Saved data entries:
■ ■ ■ ■

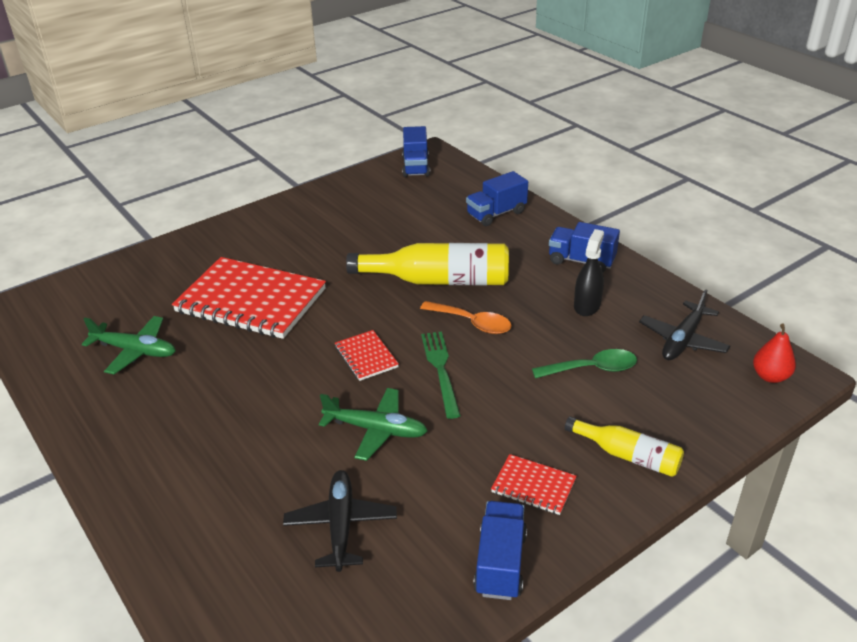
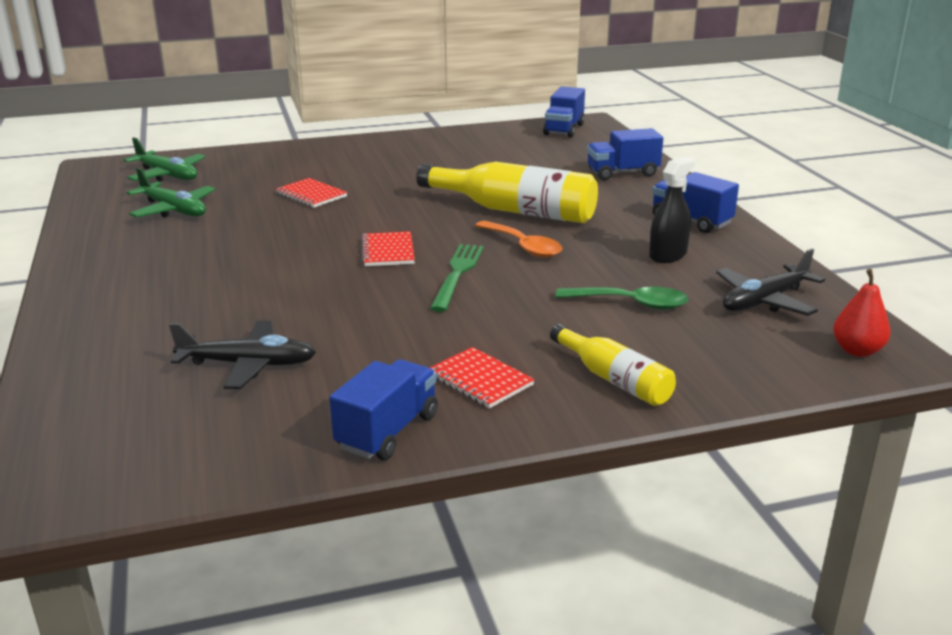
camera: 20 degrees right, 10 degrees down
red notebook [172,257,326,339] -> red notebook [276,178,347,208], size x0.45
black plane [283,470,397,572] -> black plane turned 75 degrees clockwise [169,320,316,389]
green plane [319,388,428,461] -> green plane moved to [124,137,205,182]

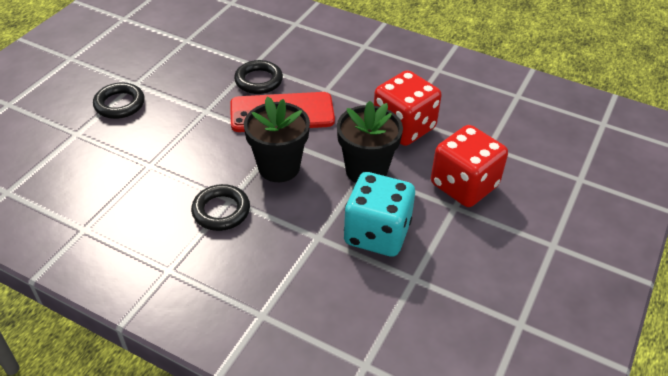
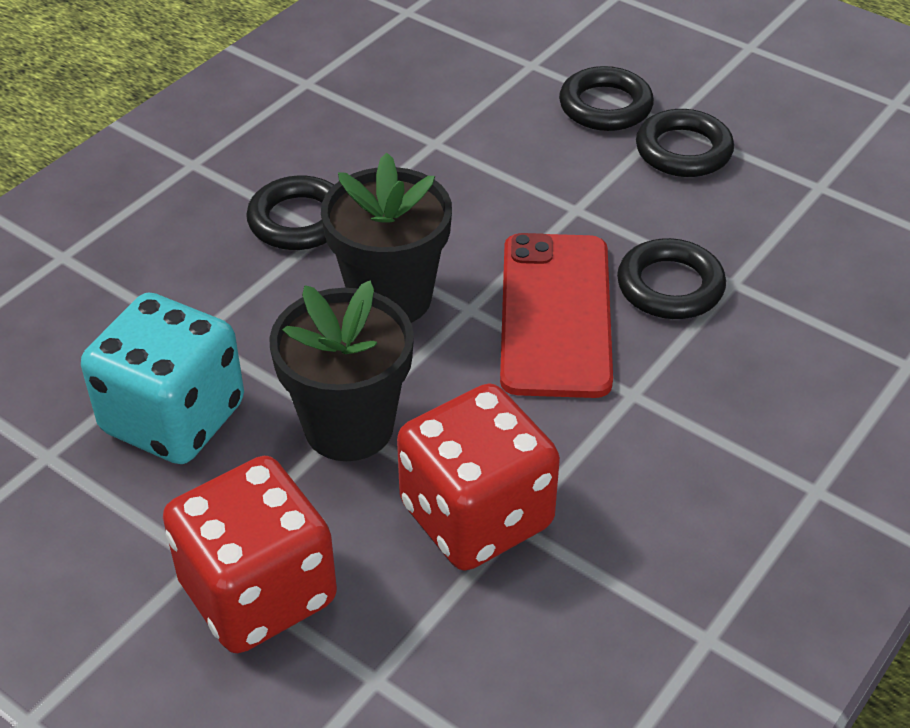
camera: 100 degrees right, 0 degrees up
none -> black ring [636,109,734,177]

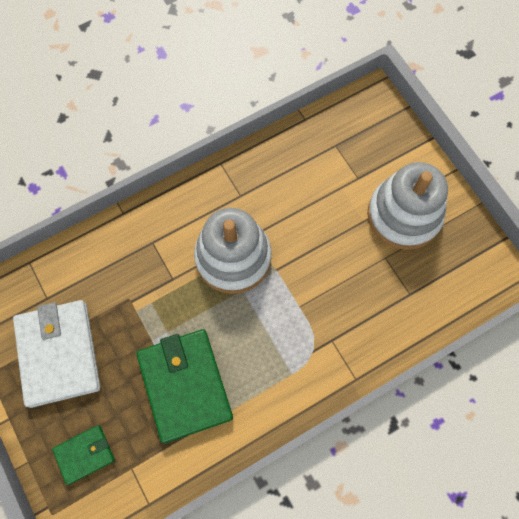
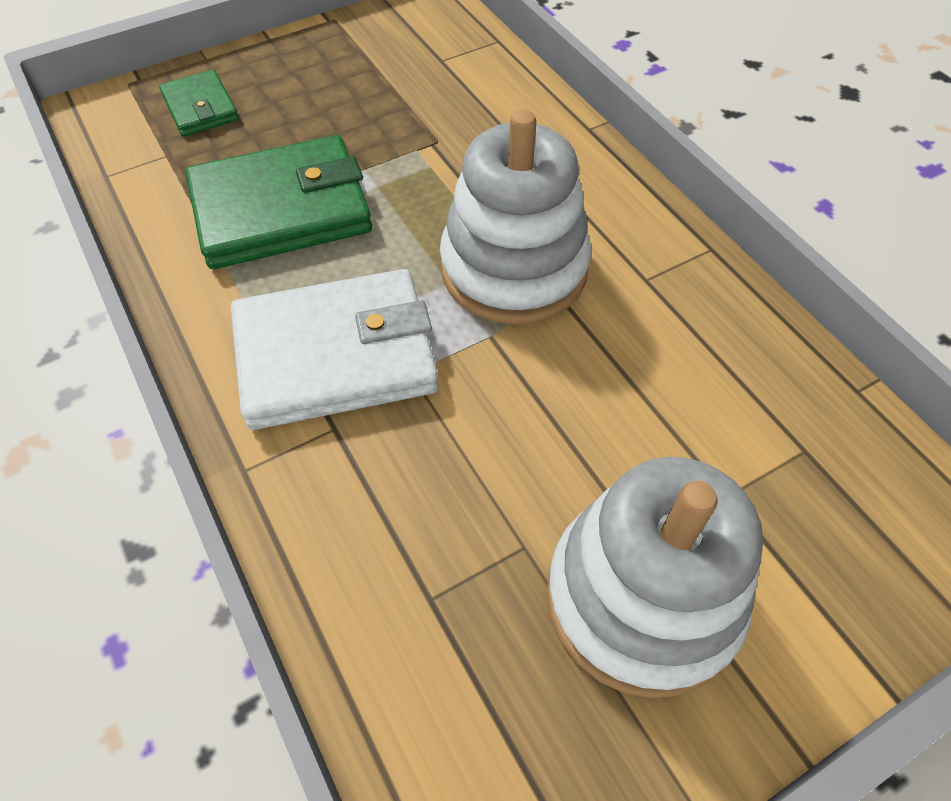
camera: 90 degrees right, 15 degrees down
white wallet [13,300,100,408] -> white wallet moved to [231,269,439,430]

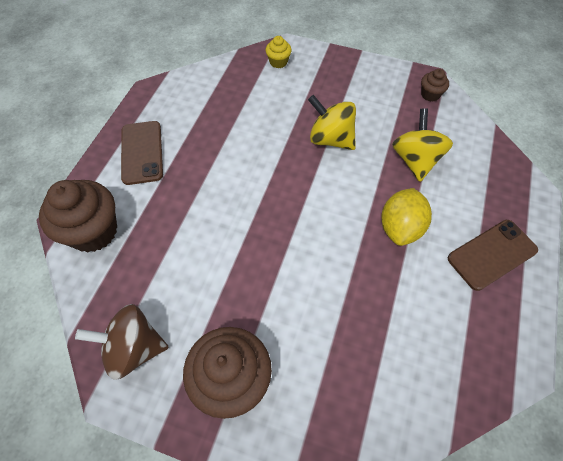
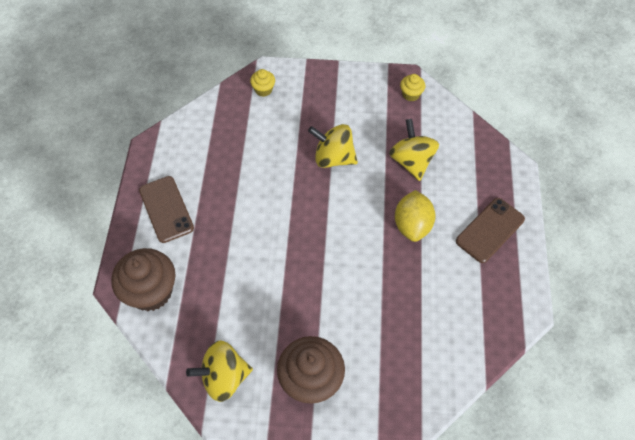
camera: 15 degrees left, 0 degrees up
brown spinning top [75,304,169,380] -> yellow spinning top [186,340,253,402]
brown cupcake [421,69,449,102] -> yellow cupcake [400,74,425,101]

■ ■ ■ ■

** Required action **
Copy the data verbatim, skipping any image it holds.

** Exercise solution **
camera: 20 degrees right, 10 degrees down
red notebook [172,257,326,339] -> red notebook [276,178,347,208], size x0.45
black plane [283,470,397,572] -> black plane turned 75 degrees clockwise [169,320,316,389]
green plane [319,388,428,461] -> green plane moved to [124,137,205,182]

camera: 100 degrees right, 0 degrees up
none -> black ring [636,109,734,177]

camera: 90 degrees right, 15 degrees down
white wallet [13,300,100,408] -> white wallet moved to [231,269,439,430]

camera: 15 degrees left, 0 degrees up
brown spinning top [75,304,169,380] -> yellow spinning top [186,340,253,402]
brown cupcake [421,69,449,102] -> yellow cupcake [400,74,425,101]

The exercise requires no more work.